SHORT PROBLEM: State how many lines of the material below contain the string "partial", including matches inside longer words, with case counting. Give only the number.

[Collected data entries]
========================

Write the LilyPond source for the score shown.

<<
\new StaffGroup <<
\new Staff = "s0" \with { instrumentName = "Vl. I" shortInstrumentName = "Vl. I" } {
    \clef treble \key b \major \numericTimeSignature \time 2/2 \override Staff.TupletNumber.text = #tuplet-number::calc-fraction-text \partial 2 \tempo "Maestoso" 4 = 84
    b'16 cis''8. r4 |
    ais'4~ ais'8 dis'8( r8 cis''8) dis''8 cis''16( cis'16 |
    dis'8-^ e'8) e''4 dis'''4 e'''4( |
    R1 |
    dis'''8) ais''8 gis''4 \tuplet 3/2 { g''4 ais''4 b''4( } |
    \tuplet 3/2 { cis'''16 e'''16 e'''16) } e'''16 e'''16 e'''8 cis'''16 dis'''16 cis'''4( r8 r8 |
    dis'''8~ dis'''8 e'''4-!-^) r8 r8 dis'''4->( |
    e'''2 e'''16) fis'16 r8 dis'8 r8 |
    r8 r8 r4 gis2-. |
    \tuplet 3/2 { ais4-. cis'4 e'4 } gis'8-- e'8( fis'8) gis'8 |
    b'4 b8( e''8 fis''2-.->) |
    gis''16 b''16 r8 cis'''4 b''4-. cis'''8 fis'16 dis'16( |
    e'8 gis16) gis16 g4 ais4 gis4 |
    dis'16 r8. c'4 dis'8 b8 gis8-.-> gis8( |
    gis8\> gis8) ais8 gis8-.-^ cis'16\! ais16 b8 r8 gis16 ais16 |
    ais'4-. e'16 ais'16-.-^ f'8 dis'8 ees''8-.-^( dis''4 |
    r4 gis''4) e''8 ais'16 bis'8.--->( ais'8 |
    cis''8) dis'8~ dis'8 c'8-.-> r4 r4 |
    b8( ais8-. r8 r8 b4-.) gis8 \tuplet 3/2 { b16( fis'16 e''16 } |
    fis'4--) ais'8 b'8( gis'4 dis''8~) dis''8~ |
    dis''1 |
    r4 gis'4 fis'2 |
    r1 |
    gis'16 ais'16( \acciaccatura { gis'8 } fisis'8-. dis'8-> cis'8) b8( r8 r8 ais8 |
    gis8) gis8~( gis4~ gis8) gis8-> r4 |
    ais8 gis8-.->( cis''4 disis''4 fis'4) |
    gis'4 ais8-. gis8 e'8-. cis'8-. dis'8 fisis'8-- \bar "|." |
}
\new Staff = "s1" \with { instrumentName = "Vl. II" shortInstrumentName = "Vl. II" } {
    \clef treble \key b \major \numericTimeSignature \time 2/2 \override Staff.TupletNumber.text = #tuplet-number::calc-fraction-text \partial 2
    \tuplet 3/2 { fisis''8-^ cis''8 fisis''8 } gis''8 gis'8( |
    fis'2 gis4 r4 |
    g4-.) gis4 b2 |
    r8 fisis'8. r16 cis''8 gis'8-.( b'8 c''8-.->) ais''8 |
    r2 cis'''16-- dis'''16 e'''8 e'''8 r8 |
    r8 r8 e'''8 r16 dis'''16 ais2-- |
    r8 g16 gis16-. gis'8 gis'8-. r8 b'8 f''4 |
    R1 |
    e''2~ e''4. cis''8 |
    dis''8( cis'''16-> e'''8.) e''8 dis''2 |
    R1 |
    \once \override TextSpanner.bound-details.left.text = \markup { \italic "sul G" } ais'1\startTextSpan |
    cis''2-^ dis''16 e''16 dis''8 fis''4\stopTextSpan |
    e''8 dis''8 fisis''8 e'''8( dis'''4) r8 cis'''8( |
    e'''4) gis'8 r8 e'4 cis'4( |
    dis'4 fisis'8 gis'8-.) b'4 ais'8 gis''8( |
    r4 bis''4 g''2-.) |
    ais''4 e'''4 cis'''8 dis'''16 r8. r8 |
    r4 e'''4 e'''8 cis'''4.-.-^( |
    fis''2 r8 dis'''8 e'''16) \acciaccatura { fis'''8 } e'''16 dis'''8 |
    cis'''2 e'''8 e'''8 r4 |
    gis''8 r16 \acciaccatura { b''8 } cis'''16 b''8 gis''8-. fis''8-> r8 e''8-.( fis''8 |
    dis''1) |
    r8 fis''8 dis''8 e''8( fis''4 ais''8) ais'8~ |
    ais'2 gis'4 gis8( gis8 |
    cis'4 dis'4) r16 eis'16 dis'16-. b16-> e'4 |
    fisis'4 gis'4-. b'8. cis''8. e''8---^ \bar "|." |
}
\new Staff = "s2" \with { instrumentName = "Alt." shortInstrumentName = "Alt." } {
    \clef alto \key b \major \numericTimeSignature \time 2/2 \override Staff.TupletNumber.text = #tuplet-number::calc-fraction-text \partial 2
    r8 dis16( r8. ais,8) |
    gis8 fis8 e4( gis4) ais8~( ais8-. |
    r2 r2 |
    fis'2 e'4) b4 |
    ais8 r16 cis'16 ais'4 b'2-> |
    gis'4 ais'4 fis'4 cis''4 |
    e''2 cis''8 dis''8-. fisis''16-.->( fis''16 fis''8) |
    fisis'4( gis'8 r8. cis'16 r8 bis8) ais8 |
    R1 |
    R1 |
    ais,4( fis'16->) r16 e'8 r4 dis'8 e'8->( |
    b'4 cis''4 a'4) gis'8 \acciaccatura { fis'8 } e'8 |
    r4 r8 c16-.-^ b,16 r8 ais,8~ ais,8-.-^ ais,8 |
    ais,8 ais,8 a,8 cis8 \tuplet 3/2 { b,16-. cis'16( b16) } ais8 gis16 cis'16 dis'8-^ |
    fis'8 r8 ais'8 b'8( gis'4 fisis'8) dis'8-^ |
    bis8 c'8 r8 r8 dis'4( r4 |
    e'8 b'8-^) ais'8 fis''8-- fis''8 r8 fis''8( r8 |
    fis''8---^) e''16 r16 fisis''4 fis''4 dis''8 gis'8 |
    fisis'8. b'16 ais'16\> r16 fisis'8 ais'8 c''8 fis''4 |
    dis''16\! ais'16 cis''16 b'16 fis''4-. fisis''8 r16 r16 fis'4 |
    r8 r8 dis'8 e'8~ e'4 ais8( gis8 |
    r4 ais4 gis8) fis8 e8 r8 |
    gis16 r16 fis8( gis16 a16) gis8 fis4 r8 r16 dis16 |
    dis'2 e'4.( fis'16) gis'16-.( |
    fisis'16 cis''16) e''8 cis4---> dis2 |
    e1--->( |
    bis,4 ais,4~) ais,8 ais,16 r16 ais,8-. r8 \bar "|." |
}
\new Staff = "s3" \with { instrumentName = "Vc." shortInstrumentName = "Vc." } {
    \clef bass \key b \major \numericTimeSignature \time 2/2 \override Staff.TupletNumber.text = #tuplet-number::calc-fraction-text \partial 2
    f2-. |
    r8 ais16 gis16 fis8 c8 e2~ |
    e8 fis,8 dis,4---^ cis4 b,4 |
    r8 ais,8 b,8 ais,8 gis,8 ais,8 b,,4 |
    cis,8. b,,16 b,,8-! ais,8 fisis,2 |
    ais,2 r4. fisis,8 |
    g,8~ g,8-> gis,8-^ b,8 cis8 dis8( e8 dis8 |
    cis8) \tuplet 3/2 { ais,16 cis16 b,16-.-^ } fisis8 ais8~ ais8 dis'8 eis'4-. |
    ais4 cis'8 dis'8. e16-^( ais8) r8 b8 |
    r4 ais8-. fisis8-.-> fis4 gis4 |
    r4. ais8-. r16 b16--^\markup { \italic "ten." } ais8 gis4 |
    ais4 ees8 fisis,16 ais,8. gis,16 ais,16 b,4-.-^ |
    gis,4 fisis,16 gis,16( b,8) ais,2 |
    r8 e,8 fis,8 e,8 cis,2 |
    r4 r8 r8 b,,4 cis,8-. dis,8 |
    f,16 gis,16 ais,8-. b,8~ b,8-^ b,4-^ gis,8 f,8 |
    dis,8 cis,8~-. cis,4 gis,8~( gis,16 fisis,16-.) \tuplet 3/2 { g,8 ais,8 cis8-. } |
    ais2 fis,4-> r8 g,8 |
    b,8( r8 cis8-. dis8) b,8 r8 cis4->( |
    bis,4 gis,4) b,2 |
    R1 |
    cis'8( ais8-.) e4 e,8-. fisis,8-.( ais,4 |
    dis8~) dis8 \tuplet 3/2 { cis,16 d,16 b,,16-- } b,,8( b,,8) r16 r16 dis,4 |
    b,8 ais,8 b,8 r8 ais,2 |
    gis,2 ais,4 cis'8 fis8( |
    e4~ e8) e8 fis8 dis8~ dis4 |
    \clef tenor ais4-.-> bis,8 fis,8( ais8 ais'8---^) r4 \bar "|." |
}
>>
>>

========================

ANSWER TO THIS PROBLEM: 4